Itemized modification records
+===+

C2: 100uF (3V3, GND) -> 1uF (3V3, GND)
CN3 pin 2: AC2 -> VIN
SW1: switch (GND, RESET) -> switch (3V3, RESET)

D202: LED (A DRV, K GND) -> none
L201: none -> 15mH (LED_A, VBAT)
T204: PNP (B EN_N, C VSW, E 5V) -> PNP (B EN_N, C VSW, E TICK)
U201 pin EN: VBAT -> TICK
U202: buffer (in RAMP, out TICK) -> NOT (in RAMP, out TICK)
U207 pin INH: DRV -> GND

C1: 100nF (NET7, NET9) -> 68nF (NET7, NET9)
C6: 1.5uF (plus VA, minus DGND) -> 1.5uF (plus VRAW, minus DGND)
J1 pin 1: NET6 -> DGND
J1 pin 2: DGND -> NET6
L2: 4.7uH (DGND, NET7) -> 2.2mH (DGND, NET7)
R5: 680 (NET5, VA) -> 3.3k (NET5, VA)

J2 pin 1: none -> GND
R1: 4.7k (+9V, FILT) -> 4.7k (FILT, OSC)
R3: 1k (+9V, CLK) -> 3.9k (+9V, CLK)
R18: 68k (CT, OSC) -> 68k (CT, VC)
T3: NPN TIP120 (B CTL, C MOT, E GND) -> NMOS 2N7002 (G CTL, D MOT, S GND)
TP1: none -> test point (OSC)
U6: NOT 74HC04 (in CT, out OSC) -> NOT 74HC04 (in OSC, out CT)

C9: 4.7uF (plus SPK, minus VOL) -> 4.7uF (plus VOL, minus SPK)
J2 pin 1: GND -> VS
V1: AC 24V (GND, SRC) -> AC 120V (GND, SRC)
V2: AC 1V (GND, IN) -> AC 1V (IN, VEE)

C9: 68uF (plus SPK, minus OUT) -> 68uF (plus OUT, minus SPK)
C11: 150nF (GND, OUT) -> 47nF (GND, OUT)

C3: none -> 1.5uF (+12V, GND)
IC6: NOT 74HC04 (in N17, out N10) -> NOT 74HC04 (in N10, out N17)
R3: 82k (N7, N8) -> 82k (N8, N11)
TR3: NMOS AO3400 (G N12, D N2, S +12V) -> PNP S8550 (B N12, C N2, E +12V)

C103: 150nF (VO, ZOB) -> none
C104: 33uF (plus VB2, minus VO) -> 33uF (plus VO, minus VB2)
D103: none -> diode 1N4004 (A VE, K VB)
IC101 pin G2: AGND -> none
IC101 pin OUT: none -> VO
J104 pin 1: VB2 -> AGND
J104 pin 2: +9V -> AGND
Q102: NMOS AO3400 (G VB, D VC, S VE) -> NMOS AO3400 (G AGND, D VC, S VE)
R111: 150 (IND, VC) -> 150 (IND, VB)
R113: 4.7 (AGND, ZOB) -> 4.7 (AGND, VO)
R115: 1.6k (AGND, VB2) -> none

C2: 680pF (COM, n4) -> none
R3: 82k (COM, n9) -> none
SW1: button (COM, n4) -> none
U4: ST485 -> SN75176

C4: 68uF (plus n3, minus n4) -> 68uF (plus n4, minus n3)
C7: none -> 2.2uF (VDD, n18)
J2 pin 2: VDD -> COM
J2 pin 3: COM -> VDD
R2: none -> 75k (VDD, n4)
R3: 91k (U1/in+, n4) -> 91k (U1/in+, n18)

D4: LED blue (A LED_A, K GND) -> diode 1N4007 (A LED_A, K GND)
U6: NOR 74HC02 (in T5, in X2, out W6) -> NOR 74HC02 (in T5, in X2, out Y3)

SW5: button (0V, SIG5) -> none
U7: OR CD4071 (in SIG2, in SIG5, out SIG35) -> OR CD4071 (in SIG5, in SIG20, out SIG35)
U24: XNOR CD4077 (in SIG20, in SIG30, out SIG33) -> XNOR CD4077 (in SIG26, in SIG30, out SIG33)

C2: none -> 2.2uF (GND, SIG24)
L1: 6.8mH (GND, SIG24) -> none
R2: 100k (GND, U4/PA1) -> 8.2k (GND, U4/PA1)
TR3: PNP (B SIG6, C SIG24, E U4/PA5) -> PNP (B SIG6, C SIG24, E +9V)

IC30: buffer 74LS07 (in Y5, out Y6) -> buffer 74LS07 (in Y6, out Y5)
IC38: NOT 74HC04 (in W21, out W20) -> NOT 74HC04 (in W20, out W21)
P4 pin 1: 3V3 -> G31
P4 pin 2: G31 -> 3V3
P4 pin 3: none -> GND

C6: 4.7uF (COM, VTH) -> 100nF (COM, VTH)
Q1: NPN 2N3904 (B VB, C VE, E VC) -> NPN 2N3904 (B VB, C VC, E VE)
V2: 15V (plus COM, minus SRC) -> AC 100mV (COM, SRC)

+===+

WHAT TO WORK ON:
Select and copy each line from the data that includes the word "button".

THE COMPLETED TASK:
SW1: button (COM, n4) -> none
SW5: button (0V, SIG5) -> none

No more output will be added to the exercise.